**Job**.
Reproduce all of the lines below word for word, leaving out the pictures.

Records from a dataset:
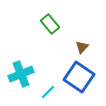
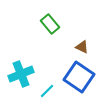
brown triangle: rotated 48 degrees counterclockwise
cyan line: moved 1 px left, 1 px up
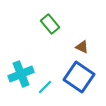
cyan line: moved 2 px left, 4 px up
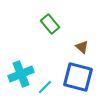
brown triangle: rotated 16 degrees clockwise
blue square: moved 1 px left; rotated 20 degrees counterclockwise
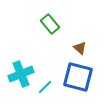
brown triangle: moved 2 px left, 1 px down
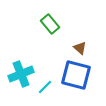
blue square: moved 2 px left, 2 px up
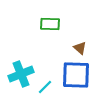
green rectangle: rotated 48 degrees counterclockwise
blue square: rotated 12 degrees counterclockwise
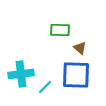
green rectangle: moved 10 px right, 6 px down
cyan cross: rotated 15 degrees clockwise
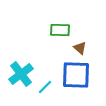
cyan cross: rotated 30 degrees counterclockwise
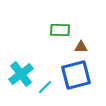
brown triangle: moved 1 px right, 1 px up; rotated 40 degrees counterclockwise
blue square: rotated 16 degrees counterclockwise
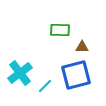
brown triangle: moved 1 px right
cyan cross: moved 1 px left, 1 px up
cyan line: moved 1 px up
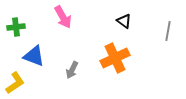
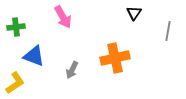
black triangle: moved 10 px right, 8 px up; rotated 28 degrees clockwise
orange cross: rotated 12 degrees clockwise
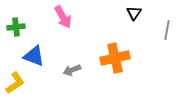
gray line: moved 1 px left, 1 px up
gray arrow: rotated 42 degrees clockwise
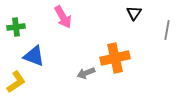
gray arrow: moved 14 px right, 3 px down
yellow L-shape: moved 1 px right, 1 px up
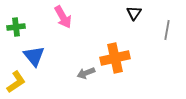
blue triangle: rotated 30 degrees clockwise
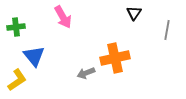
yellow L-shape: moved 1 px right, 2 px up
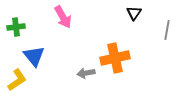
gray arrow: rotated 12 degrees clockwise
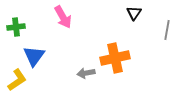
blue triangle: rotated 15 degrees clockwise
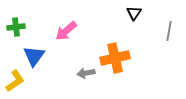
pink arrow: moved 3 px right, 14 px down; rotated 80 degrees clockwise
gray line: moved 2 px right, 1 px down
yellow L-shape: moved 2 px left, 1 px down
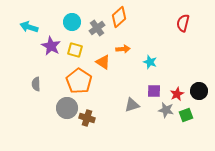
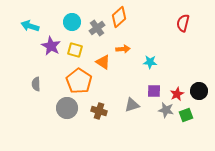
cyan arrow: moved 1 px right, 1 px up
cyan star: rotated 16 degrees counterclockwise
brown cross: moved 12 px right, 7 px up
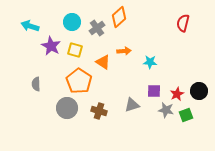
orange arrow: moved 1 px right, 2 px down
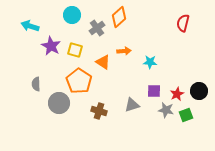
cyan circle: moved 7 px up
gray circle: moved 8 px left, 5 px up
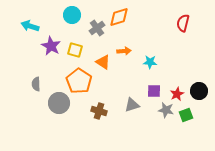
orange diamond: rotated 25 degrees clockwise
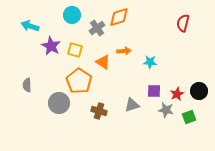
gray semicircle: moved 9 px left, 1 px down
green square: moved 3 px right, 2 px down
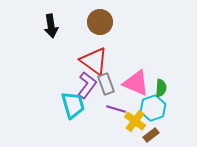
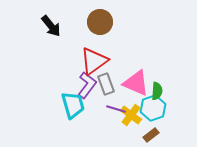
black arrow: rotated 30 degrees counterclockwise
red triangle: rotated 48 degrees clockwise
green semicircle: moved 4 px left, 3 px down
yellow cross: moved 4 px left, 6 px up
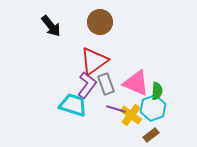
cyan trapezoid: rotated 56 degrees counterclockwise
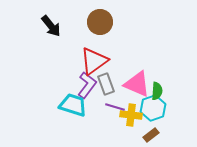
pink triangle: moved 1 px right, 1 px down
purple line: moved 1 px left, 2 px up
yellow cross: rotated 30 degrees counterclockwise
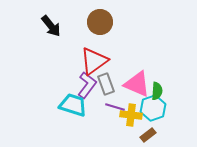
brown rectangle: moved 3 px left
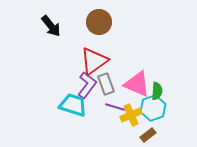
brown circle: moved 1 px left
yellow cross: rotated 30 degrees counterclockwise
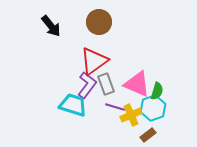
green semicircle: rotated 12 degrees clockwise
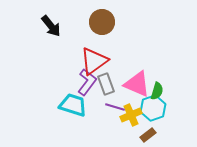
brown circle: moved 3 px right
purple L-shape: moved 3 px up
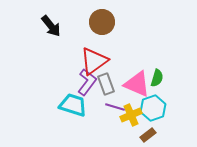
green semicircle: moved 13 px up
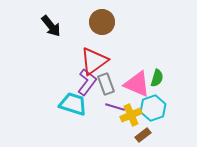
cyan trapezoid: moved 1 px up
brown rectangle: moved 5 px left
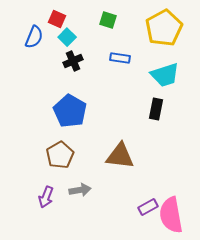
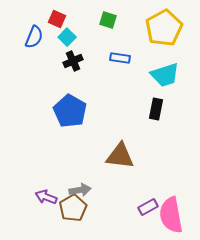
brown pentagon: moved 13 px right, 53 px down
purple arrow: rotated 90 degrees clockwise
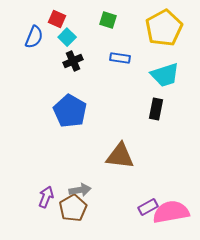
purple arrow: rotated 90 degrees clockwise
pink semicircle: moved 3 px up; rotated 90 degrees clockwise
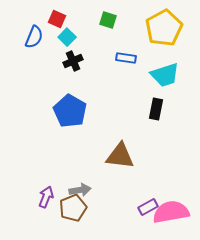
blue rectangle: moved 6 px right
brown pentagon: rotated 8 degrees clockwise
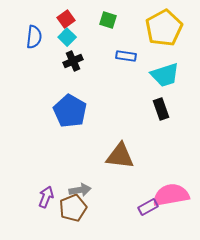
red square: moved 9 px right; rotated 30 degrees clockwise
blue semicircle: rotated 15 degrees counterclockwise
blue rectangle: moved 2 px up
black rectangle: moved 5 px right; rotated 30 degrees counterclockwise
pink semicircle: moved 17 px up
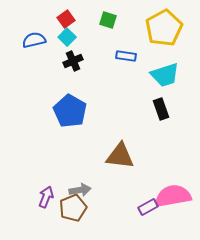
blue semicircle: moved 3 px down; rotated 110 degrees counterclockwise
pink semicircle: moved 2 px right, 1 px down
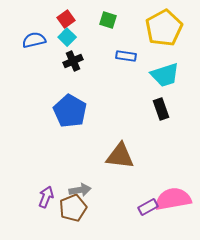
pink semicircle: moved 3 px down
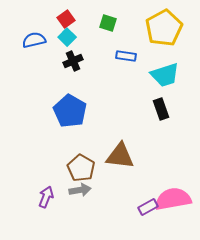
green square: moved 3 px down
brown pentagon: moved 8 px right, 40 px up; rotated 20 degrees counterclockwise
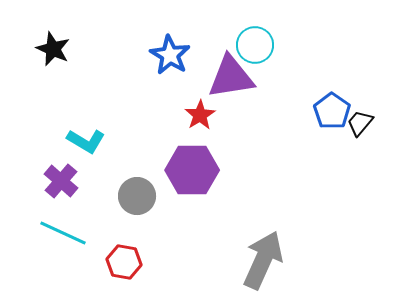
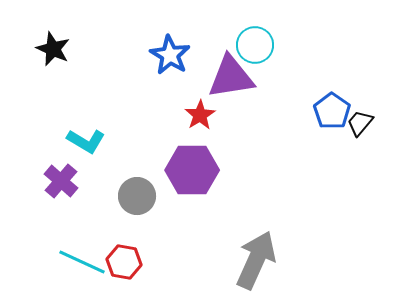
cyan line: moved 19 px right, 29 px down
gray arrow: moved 7 px left
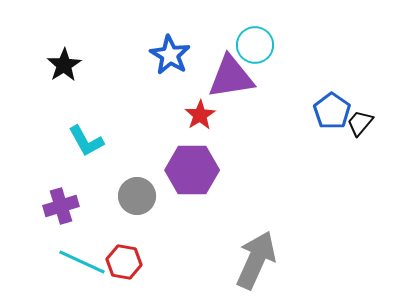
black star: moved 11 px right, 16 px down; rotated 16 degrees clockwise
cyan L-shape: rotated 30 degrees clockwise
purple cross: moved 25 px down; rotated 32 degrees clockwise
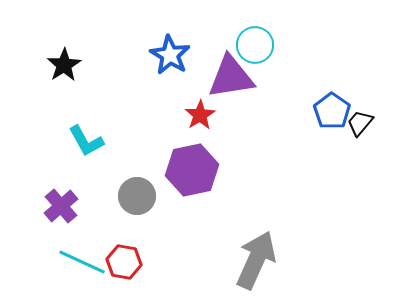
purple hexagon: rotated 12 degrees counterclockwise
purple cross: rotated 24 degrees counterclockwise
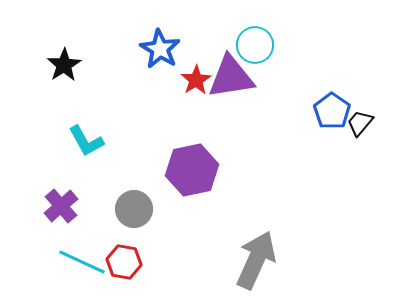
blue star: moved 10 px left, 6 px up
red star: moved 4 px left, 35 px up
gray circle: moved 3 px left, 13 px down
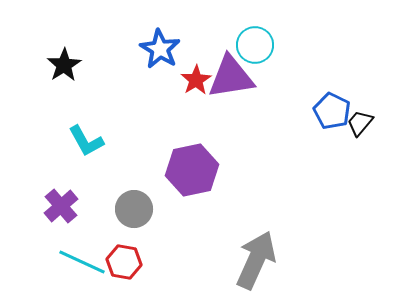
blue pentagon: rotated 9 degrees counterclockwise
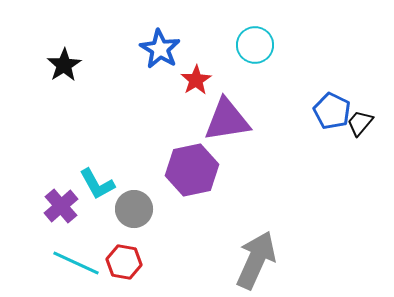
purple triangle: moved 4 px left, 43 px down
cyan L-shape: moved 11 px right, 43 px down
cyan line: moved 6 px left, 1 px down
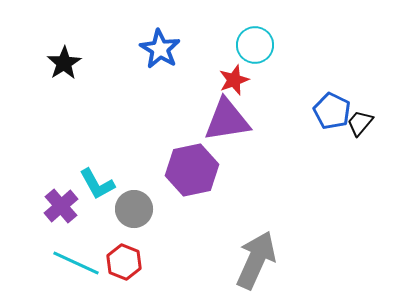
black star: moved 2 px up
red star: moved 38 px right; rotated 12 degrees clockwise
red hexagon: rotated 12 degrees clockwise
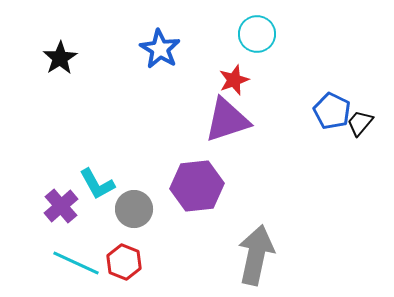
cyan circle: moved 2 px right, 11 px up
black star: moved 4 px left, 5 px up
purple triangle: rotated 9 degrees counterclockwise
purple hexagon: moved 5 px right, 16 px down; rotated 6 degrees clockwise
gray arrow: moved 5 px up; rotated 12 degrees counterclockwise
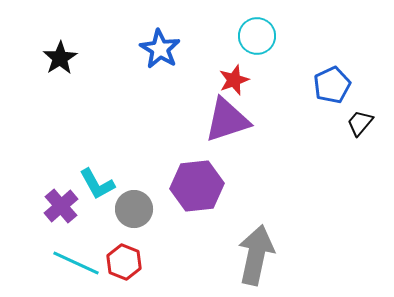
cyan circle: moved 2 px down
blue pentagon: moved 26 px up; rotated 21 degrees clockwise
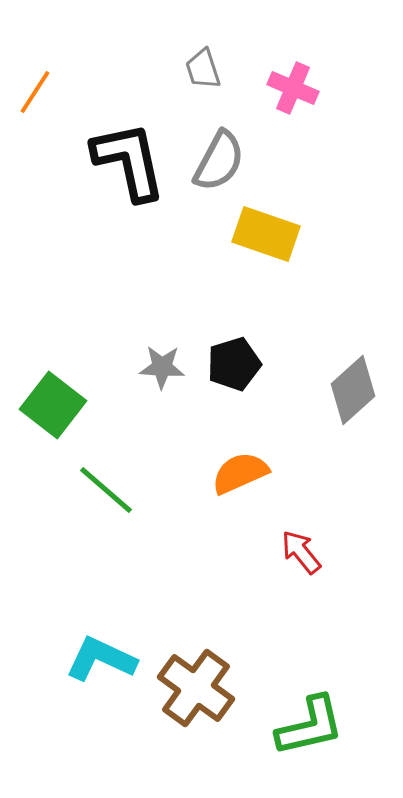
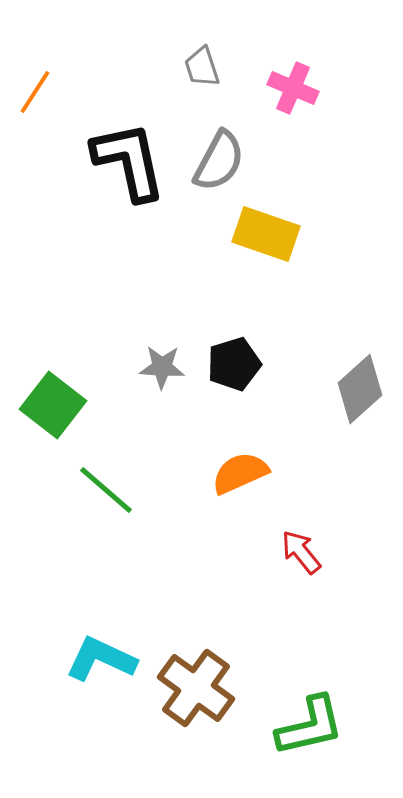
gray trapezoid: moved 1 px left, 2 px up
gray diamond: moved 7 px right, 1 px up
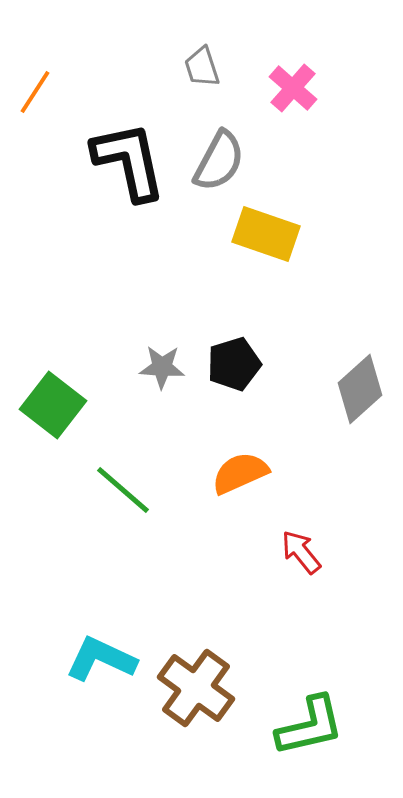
pink cross: rotated 18 degrees clockwise
green line: moved 17 px right
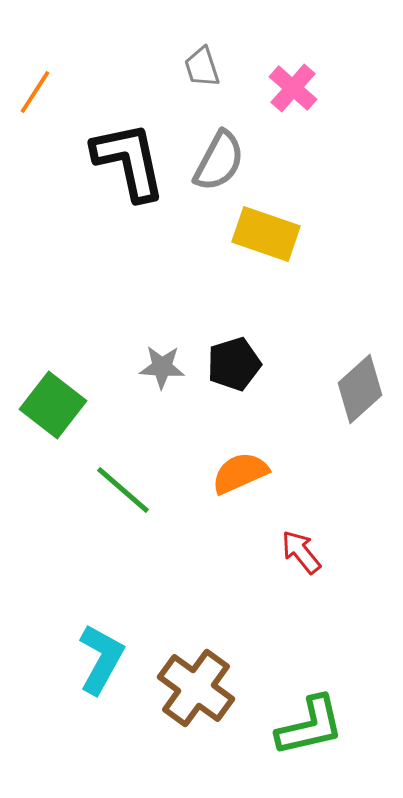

**Final result**.
brown triangle: rotated 48 degrees counterclockwise
cyan line: moved 1 px left, 1 px up
cyan line: moved 2 px left, 4 px up
brown triangle: rotated 16 degrees clockwise
blue square: moved 1 px left; rotated 20 degrees counterclockwise
brown triangle: moved 2 px left, 1 px down
blue square: moved 2 px left, 2 px up
green rectangle: rotated 48 degrees counterclockwise
blue square: rotated 12 degrees counterclockwise
green rectangle: moved 10 px right, 6 px down
cyan cross: rotated 15 degrees clockwise
cyan cross: rotated 30 degrees counterclockwise
brown triangle: moved 1 px right, 1 px up; rotated 40 degrees counterclockwise
blue square: rotated 16 degrees counterclockwise
brown triangle: moved 1 px right
cyan cross: moved 1 px left, 1 px up
cyan line: moved 1 px up
black triangle: moved 10 px right, 8 px up; rotated 28 degrees clockwise
orange cross: rotated 12 degrees clockwise
gray line: moved 1 px left, 1 px up
gray arrow: rotated 42 degrees clockwise
gray arrow: moved 14 px right, 3 px down
yellow L-shape: moved 1 px right, 1 px up
blue triangle: rotated 30 degrees clockwise
yellow L-shape: moved 1 px right, 2 px up
gray arrow: rotated 12 degrees clockwise
blue triangle: rotated 15 degrees clockwise
pink arrow: moved 3 px right, 14 px down; rotated 80 degrees clockwise
gray line: moved 2 px right, 1 px down
yellow L-shape: moved 2 px left, 1 px down
cyan arrow: moved 1 px right, 1 px up
cyan star: rotated 16 degrees counterclockwise
brown cross: moved 12 px right, 7 px up
orange arrow: moved 1 px right, 2 px down
cyan circle: moved 7 px up
gray circle: moved 8 px left, 5 px up
orange diamond: rotated 25 degrees clockwise
gray semicircle: moved 9 px left, 1 px down
green square: moved 3 px right, 2 px down
black arrow: rotated 30 degrees counterclockwise
red triangle: rotated 48 degrees clockwise
green semicircle: moved 4 px left, 3 px down
yellow cross: moved 4 px left, 6 px up
cyan trapezoid: rotated 56 degrees counterclockwise
pink triangle: moved 1 px right, 1 px down
purple line: moved 1 px left, 2 px up
yellow cross: rotated 30 degrees counterclockwise
brown rectangle: moved 3 px left
brown circle: moved 1 px left
yellow cross: rotated 30 degrees counterclockwise
green semicircle: rotated 12 degrees clockwise
brown circle: moved 3 px right
purple L-shape: moved 3 px up
green semicircle: moved 13 px up
cyan trapezoid: moved 1 px up
brown rectangle: moved 5 px left
brown pentagon: moved 13 px right, 53 px down
purple arrow: rotated 90 degrees clockwise
purple arrow: rotated 90 degrees clockwise
pink semicircle: moved 3 px up; rotated 90 degrees clockwise
blue rectangle: moved 6 px right
brown pentagon: rotated 8 degrees clockwise
red square: moved 9 px right; rotated 30 degrees clockwise
blue semicircle: rotated 15 degrees counterclockwise
blue rectangle: moved 2 px up
black rectangle: moved 5 px right; rotated 30 degrees counterclockwise
pink semicircle: moved 17 px up
blue semicircle: moved 3 px down; rotated 110 degrees counterclockwise
pink semicircle: moved 2 px right, 1 px down
pink semicircle: moved 3 px down
green square: moved 3 px down
brown pentagon: moved 8 px right, 40 px up; rotated 20 degrees counterclockwise
cyan line: moved 19 px right, 29 px down
gray arrow: moved 7 px left
black star: moved 11 px right, 16 px down; rotated 16 degrees clockwise
cyan L-shape: rotated 30 degrees clockwise
purple cross: moved 25 px down; rotated 32 degrees clockwise
purple hexagon: rotated 12 degrees counterclockwise
purple cross: rotated 24 degrees counterclockwise
blue star: moved 10 px left, 6 px up
red star: moved 4 px left, 35 px up
gray circle: moved 3 px left, 13 px down
blue pentagon: rotated 9 degrees counterclockwise
purple triangle: moved 4 px left, 43 px down
cyan L-shape: moved 11 px right, 43 px down
cyan line: moved 6 px left, 1 px down
black star: moved 2 px up
red star: moved 38 px right; rotated 12 degrees clockwise
red hexagon: rotated 12 degrees clockwise
cyan circle: moved 2 px right, 11 px up
black star: moved 4 px left, 5 px up
purple triangle: rotated 9 degrees counterclockwise
purple hexagon: moved 5 px right, 16 px down; rotated 6 degrees clockwise
gray arrow: moved 5 px up; rotated 12 degrees counterclockwise
cyan circle: moved 2 px down
blue pentagon: moved 26 px up; rotated 21 degrees clockwise
gray trapezoid: moved 1 px left, 2 px up
gray diamond: moved 7 px right, 1 px up
pink cross: rotated 18 degrees clockwise
green line: moved 17 px right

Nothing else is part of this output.